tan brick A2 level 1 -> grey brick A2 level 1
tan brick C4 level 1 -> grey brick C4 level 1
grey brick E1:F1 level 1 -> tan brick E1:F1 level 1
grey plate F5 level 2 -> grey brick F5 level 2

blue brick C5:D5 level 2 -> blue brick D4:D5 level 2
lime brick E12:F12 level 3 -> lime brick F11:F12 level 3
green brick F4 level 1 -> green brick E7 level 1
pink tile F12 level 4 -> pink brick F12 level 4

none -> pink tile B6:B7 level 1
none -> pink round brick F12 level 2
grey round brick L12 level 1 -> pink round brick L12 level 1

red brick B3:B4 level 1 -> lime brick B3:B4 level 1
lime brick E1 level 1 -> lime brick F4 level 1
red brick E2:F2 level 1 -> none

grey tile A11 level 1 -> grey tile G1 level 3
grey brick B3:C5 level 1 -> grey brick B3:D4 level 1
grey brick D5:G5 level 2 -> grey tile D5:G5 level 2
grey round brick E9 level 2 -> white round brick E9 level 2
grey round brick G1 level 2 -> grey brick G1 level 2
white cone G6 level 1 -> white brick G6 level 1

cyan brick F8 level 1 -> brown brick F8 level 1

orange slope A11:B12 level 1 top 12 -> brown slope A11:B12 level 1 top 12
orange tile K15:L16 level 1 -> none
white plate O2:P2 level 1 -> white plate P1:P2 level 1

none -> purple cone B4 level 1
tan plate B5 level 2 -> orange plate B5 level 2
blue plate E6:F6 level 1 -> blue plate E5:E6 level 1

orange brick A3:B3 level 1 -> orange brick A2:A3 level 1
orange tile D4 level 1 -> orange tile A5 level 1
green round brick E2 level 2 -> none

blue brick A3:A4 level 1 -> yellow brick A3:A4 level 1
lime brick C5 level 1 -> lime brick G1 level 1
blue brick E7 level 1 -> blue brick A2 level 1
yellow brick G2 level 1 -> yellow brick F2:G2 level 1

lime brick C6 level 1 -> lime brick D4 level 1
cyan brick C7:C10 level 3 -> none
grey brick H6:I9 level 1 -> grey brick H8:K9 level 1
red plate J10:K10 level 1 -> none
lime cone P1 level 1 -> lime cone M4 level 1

------------------------------------------------

Aim of the task -> Every entry above should be retyped exactly as shown.

Expected answer ->
tan brick A2 level 1 -> grey brick A2 level 1
tan brick C4 level 1 -> grey brick C4 level 1
grey brick E1:F1 level 1 -> tan brick E1:F1 level 1
grey plate F5 level 2 -> grey brick F5 level 2

blue brick C5:D5 level 2 -> blue brick D4:D5 level 2
lime brick E12:F12 level 3 -> lime brick F11:F12 level 3
green brick F4 level 1 -> green brick E7 level 1
pink tile F12 level 4 -> pink brick F12 level 4

none -> pink tile B6:B7 level 1
none -> pink round brick F12 level 2
grey round brick L12 level 1 -> pink round brick L12 level 1

red brick B3:B4 level 1 -> lime brick B3:B4 level 1
lime brick E1 level 1 -> lime brick F4 level 1
red brick E2:F2 level 1 -> none

grey tile A11 level 1 -> grey tile G1 level 3
grey brick B3:C5 level 1 -> grey brick B3:D4 level 1
grey brick D5:G5 level 2 -> grey tile D5:G5 level 2
grey round brick E9 level 2 -> white round brick E9 level 2
grey round brick G1 level 2 -> grey brick G1 level 2
white cone G6 level 1 -> white brick G6 level 1

cyan brick F8 level 1 -> brown brick F8 level 1

orange slope A11:B12 level 1 top 12 -> brown slope A11:B12 level 1 top 12
orange tile K15:L16 level 1 -> none
white plate O2:P2 level 1 -> white plate P1:P2 level 1

none -> purple cone B4 level 1
tan plate B5 level 2 -> orange plate B5 level 2
blue plate E6:F6 level 1 -> blue plate E5:E6 level 1

orange brick A3:B3 level 1 -> orange brick A2:A3 level 1
orange tile D4 level 1 -> orange tile A5 level 1
green round brick E2 level 2 -> none

blue brick A3:A4 level 1 -> yellow brick A3:A4 level 1
lime brick C5 level 1 -> lime brick G1 level 1
blue brick E7 level 1 -> blue brick A2 level 1
yellow brick G2 level 1 -> yellow brick F2:G2 level 1

lime brick C6 level 1 -> lime brick D4 level 1
cyan brick C7:C10 level 3 -> none
grey brick H6:I9 level 1 -> grey brick H8:K9 level 1
red plate J10:K10 level 1 -> none
lime cone P1 level 1 -> lime cone M4 level 1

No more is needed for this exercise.